Assignment: Repeat the stretch of entries below from the line with "camera: 25 degrees right, 15 degrees down" through the line with "(352, 140) = (130, 142): red plane -> none". Include both ends and add nothing.

Dataset records:

+===+

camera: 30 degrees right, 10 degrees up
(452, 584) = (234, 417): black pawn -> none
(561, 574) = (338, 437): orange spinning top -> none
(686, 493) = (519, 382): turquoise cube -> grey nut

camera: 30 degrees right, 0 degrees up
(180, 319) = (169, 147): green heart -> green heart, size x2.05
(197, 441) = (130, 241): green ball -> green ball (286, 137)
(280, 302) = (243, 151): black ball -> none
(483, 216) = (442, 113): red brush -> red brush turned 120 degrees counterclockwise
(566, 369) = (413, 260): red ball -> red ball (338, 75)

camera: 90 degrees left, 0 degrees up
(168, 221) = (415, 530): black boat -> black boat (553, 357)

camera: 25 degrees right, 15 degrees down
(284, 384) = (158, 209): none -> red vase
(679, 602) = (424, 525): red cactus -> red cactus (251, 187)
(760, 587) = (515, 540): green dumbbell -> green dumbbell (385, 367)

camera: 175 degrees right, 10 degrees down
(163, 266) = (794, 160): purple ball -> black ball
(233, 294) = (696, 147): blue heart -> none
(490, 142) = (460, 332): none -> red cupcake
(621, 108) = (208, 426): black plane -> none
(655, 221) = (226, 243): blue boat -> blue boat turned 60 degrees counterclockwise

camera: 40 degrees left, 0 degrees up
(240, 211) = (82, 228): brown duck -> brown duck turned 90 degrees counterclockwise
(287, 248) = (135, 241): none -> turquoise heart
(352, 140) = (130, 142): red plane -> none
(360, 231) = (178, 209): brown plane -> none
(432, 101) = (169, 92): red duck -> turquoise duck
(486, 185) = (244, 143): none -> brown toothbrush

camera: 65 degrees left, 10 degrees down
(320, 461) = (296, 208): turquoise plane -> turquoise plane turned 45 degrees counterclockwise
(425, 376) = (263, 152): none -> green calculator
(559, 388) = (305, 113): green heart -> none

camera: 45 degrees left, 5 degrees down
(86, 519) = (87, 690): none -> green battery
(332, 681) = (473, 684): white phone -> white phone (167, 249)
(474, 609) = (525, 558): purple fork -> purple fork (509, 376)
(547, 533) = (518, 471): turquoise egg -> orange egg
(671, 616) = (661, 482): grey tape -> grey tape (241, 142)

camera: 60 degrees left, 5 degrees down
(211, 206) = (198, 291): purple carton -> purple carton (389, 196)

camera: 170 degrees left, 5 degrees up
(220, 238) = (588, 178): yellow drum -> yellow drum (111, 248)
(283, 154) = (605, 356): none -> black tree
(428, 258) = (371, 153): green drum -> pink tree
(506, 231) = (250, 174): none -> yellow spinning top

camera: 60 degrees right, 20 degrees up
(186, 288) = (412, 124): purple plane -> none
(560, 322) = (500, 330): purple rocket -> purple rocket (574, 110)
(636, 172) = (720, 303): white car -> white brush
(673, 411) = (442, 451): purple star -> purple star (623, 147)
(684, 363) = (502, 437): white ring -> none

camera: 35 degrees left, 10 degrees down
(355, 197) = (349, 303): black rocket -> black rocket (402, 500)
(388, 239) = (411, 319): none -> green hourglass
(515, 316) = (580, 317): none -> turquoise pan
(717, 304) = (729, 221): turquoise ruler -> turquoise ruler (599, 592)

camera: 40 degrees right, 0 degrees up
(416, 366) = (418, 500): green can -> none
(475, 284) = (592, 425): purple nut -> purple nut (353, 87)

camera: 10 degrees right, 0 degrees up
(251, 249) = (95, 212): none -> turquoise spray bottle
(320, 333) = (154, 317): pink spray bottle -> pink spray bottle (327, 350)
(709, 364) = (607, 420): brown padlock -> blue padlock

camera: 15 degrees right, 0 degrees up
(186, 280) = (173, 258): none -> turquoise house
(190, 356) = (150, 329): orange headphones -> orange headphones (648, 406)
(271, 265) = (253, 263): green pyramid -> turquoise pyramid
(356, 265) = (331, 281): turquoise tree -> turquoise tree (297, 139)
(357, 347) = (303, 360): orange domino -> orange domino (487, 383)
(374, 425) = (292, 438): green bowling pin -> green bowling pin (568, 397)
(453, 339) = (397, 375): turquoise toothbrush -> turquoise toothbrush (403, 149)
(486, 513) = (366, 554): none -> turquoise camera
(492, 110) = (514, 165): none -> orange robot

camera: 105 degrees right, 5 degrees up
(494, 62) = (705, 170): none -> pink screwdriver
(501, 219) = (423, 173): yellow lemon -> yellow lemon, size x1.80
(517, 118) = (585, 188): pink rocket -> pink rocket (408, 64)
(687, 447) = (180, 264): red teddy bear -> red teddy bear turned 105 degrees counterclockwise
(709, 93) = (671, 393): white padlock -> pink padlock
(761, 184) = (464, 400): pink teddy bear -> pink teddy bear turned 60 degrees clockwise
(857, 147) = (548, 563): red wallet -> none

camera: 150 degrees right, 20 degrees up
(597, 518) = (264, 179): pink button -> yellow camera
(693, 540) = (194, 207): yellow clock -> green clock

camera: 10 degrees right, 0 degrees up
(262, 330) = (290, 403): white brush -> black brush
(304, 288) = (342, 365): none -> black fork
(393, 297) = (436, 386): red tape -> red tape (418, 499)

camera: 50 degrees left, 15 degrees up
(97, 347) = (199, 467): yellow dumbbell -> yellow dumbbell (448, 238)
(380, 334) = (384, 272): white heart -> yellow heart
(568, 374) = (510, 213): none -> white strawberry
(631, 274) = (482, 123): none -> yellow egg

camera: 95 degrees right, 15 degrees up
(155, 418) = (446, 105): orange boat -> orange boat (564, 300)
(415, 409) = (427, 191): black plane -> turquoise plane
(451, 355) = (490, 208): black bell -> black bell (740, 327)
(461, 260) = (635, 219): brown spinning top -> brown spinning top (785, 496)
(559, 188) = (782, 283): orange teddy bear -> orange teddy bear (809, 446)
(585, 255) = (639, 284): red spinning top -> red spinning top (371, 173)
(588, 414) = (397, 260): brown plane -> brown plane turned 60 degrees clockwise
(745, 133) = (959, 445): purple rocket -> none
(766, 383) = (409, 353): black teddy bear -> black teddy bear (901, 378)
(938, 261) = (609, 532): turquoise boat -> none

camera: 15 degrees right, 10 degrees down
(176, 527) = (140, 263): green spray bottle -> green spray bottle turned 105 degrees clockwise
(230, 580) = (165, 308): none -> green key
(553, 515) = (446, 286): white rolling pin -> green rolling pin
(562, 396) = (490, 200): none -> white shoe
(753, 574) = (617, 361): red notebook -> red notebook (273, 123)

+===+

Output below:
camera: 25 degrees right, 15 degrees down
(284, 384) = (158, 209): none -> red vase
(679, 602) = (424, 525): red cactus -> red cactus (251, 187)
(760, 587) = (515, 540): green dumbbell -> green dumbbell (385, 367)

camera: 175 degrees right, 10 degrees down
(163, 266) = (794, 160): purple ball -> black ball
(233, 294) = (696, 147): blue heart -> none
(490, 142) = (460, 332): none -> red cupcake
(621, 108) = (208, 426): black plane -> none
(655, 221) = (226, 243): blue boat -> blue boat turned 60 degrees counterclockwise

camera: 40 degrees left, 0 degrees up
(240, 211) = (82, 228): brown duck -> brown duck turned 90 degrees counterclockwise
(287, 248) = (135, 241): none -> turquoise heart
(352, 140) = (130, 142): red plane -> none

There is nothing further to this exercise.